**Task to complete**: Repeat everything from the line containing "the top, surrounded" down to the line containing "the top, does", keeping both of those lines.
-.-.-
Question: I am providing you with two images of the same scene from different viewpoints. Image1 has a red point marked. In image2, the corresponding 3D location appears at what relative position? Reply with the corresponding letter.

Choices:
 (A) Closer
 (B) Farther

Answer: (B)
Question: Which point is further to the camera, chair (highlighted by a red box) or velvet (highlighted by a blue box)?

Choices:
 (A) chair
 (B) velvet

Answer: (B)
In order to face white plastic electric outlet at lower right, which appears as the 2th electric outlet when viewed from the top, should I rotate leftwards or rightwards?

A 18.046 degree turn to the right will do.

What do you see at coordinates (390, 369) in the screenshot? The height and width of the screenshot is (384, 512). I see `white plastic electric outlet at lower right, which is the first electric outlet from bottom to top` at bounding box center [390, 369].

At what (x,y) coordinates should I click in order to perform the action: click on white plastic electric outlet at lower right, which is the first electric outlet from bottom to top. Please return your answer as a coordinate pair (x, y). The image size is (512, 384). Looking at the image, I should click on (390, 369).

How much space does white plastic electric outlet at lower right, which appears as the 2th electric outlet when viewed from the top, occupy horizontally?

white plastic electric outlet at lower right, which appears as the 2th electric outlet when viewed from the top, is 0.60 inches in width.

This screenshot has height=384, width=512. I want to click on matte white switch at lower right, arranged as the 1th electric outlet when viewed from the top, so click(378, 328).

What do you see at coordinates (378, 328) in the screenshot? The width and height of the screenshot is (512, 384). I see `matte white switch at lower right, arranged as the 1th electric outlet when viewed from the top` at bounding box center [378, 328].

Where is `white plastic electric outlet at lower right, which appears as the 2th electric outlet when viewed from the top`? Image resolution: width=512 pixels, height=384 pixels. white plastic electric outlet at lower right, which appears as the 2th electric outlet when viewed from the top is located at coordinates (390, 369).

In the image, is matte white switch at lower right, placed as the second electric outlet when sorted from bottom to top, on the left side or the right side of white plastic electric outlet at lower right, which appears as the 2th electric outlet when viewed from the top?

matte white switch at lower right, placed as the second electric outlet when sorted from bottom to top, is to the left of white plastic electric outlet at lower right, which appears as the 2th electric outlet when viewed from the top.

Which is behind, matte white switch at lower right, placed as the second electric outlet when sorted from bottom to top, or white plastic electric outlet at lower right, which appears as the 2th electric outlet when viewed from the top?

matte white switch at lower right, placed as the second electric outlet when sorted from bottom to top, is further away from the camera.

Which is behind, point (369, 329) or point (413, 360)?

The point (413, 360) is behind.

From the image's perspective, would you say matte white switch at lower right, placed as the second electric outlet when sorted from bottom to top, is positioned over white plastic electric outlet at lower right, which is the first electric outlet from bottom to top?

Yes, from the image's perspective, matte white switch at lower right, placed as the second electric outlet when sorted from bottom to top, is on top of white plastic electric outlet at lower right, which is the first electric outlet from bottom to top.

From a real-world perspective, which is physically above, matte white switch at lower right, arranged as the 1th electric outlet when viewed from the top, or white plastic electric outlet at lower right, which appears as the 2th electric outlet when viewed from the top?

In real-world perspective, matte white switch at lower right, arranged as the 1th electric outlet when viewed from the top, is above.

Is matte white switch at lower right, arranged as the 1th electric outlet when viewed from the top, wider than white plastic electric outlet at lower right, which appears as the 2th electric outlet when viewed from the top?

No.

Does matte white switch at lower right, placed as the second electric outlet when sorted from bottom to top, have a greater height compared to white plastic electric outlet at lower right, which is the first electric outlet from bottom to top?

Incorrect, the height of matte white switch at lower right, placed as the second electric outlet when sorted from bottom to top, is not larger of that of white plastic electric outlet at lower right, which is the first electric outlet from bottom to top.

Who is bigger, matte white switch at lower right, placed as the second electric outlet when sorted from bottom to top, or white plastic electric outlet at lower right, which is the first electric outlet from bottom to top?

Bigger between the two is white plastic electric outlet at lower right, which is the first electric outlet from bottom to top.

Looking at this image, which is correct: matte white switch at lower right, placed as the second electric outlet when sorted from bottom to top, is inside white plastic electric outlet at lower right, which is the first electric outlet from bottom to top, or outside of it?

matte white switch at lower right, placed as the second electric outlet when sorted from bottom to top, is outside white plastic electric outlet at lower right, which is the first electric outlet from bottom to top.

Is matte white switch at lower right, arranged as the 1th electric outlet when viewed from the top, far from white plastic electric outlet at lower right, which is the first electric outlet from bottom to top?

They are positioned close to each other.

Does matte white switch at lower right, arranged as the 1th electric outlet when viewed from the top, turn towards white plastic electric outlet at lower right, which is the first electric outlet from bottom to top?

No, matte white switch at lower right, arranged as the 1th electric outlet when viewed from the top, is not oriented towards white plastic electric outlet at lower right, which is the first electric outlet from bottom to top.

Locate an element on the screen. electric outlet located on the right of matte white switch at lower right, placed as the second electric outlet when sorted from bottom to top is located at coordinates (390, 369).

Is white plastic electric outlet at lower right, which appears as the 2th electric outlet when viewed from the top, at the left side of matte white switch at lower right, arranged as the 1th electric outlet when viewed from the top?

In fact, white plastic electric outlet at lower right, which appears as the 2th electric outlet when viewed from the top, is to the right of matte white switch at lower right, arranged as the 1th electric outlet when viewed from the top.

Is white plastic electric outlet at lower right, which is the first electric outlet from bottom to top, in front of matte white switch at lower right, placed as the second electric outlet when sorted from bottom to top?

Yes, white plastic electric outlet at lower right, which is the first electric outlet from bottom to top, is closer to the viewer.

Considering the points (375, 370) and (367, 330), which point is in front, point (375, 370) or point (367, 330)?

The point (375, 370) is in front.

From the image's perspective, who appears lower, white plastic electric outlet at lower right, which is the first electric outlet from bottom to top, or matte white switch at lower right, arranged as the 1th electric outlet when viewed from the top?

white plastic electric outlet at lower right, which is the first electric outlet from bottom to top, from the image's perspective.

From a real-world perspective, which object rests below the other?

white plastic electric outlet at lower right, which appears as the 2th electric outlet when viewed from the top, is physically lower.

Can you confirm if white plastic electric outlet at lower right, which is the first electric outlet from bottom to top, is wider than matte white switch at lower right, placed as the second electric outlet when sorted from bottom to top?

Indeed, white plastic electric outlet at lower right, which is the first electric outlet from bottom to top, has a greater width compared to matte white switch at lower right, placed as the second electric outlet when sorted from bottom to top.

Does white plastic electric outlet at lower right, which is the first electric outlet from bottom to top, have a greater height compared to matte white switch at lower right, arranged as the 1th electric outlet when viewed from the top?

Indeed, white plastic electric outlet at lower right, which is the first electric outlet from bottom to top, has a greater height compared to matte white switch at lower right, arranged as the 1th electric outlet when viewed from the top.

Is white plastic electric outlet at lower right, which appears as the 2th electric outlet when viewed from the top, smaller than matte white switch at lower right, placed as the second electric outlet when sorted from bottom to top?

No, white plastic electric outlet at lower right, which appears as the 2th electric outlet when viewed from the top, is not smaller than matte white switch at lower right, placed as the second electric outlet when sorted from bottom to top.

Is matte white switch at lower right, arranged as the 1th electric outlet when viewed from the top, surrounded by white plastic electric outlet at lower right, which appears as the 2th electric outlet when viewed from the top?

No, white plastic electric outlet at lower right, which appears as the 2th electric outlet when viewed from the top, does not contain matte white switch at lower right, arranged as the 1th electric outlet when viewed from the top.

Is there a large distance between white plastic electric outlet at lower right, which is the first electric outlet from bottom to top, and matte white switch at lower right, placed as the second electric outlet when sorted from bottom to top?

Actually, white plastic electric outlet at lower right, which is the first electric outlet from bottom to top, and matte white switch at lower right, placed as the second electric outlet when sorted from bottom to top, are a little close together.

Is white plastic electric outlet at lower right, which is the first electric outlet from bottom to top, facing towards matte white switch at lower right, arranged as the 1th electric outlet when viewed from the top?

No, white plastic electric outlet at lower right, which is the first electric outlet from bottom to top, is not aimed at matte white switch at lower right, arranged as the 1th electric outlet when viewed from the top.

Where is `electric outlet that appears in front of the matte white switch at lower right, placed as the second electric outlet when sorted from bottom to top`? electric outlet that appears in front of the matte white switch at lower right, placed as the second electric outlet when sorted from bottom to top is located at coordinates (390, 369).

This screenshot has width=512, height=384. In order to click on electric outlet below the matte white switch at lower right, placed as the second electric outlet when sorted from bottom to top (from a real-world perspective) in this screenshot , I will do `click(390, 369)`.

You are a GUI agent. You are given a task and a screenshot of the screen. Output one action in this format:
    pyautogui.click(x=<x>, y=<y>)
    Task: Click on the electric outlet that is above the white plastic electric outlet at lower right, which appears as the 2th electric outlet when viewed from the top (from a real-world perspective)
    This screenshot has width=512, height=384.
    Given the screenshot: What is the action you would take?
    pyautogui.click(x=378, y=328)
-.-.-
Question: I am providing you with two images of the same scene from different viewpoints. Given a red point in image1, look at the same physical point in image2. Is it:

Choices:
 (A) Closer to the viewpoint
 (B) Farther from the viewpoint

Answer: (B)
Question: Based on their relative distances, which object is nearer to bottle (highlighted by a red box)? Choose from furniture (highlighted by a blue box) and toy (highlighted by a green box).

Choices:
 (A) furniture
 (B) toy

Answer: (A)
-.-.-
**Reply**:
Is matte white switch at lower right, arranged as the 1th electric outlet when viewed from the top, surrounded by white plastic electric outlet at lower right, which appears as the 2th electric outlet when viewed from the top?

No, white plastic electric outlet at lower right, which appears as the 2th electric outlet when viewed from the top, does not contain matte white switch at lower right, arranged as the 1th electric outlet when viewed from the top.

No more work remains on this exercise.